> [Record excerpts]:

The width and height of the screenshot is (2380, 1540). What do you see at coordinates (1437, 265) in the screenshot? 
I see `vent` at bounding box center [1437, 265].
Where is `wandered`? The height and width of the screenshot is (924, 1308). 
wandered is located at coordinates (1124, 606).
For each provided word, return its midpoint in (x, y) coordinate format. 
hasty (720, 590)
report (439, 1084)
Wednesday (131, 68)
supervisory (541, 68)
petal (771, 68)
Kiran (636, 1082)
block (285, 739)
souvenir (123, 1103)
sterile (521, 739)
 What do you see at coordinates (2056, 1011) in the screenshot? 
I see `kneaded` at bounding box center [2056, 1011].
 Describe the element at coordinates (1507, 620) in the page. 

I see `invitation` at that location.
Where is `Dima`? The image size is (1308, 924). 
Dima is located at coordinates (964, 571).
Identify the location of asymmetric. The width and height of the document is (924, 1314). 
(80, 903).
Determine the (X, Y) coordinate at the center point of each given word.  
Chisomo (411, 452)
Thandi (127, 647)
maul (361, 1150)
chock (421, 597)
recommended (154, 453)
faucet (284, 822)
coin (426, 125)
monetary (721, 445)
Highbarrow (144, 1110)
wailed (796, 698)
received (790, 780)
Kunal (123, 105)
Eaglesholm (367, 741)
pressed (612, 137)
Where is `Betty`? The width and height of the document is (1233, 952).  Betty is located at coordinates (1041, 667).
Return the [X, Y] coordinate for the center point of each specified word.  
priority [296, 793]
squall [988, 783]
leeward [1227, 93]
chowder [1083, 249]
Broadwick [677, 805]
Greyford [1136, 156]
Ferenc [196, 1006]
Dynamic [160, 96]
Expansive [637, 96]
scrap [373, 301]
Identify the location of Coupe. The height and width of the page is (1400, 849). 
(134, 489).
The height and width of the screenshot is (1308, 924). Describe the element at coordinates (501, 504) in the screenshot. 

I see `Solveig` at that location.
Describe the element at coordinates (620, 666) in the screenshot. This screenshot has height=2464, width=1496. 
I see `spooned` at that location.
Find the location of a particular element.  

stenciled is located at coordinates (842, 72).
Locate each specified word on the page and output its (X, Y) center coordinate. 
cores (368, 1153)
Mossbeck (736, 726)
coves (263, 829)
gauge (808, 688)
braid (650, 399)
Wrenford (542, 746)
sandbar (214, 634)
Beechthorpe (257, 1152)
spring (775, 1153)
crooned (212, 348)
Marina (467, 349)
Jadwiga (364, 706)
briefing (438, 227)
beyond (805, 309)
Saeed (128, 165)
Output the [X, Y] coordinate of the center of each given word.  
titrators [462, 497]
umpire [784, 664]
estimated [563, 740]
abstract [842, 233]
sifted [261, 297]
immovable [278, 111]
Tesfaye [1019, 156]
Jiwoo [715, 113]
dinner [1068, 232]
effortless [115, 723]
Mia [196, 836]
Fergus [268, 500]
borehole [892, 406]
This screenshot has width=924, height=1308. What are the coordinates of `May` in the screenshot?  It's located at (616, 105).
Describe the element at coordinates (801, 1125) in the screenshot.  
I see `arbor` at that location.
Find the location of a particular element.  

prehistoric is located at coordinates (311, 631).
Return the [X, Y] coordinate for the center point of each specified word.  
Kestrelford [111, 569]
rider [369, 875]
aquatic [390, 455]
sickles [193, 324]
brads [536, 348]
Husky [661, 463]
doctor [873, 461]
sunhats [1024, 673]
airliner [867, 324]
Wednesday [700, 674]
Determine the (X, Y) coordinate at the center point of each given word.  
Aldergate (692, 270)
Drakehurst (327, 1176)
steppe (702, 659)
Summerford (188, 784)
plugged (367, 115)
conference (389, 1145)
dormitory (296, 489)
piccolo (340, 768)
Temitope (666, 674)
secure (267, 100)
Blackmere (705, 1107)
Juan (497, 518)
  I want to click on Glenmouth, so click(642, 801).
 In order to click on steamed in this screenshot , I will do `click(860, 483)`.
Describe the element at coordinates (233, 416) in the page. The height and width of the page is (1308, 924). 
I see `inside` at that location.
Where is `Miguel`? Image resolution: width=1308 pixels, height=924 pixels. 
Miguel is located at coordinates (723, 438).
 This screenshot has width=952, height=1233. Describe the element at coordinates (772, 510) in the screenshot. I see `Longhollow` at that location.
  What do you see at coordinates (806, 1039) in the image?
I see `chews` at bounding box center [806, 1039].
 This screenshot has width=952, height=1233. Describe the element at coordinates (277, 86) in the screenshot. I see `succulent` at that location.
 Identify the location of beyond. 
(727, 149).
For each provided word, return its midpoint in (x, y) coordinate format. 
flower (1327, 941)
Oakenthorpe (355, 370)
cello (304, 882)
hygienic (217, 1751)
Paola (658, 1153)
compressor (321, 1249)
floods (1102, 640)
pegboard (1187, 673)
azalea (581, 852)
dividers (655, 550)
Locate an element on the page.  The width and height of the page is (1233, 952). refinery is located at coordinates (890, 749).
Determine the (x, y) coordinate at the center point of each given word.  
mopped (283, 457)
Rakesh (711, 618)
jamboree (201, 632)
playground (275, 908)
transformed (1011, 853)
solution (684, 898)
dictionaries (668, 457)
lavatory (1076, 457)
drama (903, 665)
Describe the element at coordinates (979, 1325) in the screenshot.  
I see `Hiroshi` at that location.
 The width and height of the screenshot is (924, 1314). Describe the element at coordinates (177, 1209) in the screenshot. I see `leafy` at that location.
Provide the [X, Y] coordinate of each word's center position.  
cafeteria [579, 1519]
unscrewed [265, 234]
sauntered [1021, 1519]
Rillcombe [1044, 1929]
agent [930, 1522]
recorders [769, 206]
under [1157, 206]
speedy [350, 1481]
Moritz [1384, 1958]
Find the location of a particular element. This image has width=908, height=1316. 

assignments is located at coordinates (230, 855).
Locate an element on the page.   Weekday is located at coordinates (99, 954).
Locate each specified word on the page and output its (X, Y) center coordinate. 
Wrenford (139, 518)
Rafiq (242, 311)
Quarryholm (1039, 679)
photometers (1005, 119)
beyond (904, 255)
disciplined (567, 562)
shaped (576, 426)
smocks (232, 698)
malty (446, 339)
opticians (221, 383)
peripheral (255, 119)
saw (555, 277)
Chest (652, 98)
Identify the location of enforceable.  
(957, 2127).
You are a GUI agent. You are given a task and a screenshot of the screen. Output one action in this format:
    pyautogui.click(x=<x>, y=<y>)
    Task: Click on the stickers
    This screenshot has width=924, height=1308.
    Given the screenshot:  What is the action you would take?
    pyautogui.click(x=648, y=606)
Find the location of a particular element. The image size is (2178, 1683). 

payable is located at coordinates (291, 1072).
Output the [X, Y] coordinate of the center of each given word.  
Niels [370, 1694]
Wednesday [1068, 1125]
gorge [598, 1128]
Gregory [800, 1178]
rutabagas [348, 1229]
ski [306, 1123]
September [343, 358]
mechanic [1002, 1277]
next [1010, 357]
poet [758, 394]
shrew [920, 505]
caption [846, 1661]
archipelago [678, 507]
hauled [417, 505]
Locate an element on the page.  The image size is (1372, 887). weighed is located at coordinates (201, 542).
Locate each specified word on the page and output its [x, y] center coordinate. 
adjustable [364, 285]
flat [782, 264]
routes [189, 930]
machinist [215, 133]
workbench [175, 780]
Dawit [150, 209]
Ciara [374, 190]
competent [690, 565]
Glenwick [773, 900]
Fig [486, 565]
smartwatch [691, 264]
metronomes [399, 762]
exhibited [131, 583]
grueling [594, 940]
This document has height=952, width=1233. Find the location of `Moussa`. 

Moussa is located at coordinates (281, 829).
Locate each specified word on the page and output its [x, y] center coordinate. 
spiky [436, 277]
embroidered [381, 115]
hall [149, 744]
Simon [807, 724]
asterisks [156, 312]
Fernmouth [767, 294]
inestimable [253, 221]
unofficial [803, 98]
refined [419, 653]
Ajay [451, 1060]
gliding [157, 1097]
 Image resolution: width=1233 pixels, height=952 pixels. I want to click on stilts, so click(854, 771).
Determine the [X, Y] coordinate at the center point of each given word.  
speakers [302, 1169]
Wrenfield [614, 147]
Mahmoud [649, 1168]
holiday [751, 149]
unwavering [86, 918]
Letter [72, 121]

> [What is needed]:
Copy the lines starting at the first line of the records and ending at the line that contains "center [2056, 1011].", including both ends.

> [Finished task]:
The width and height of the screenshot is (2380, 1540). What do you see at coordinates (1437, 265) in the screenshot? 
I see `vent` at bounding box center [1437, 265].
Where is `wandered`? The height and width of the screenshot is (924, 1308). 
wandered is located at coordinates (1124, 606).
For each provided word, return its midpoint in (x, y) coordinate format. 
hasty (720, 590)
report (439, 1084)
Wednesday (131, 68)
supervisory (541, 68)
petal (771, 68)
Kiran (636, 1082)
block (285, 739)
souvenir (123, 1103)
sterile (521, 739)
 What do you see at coordinates (2056, 1011) in the screenshot? 
I see `kneaded` at bounding box center [2056, 1011].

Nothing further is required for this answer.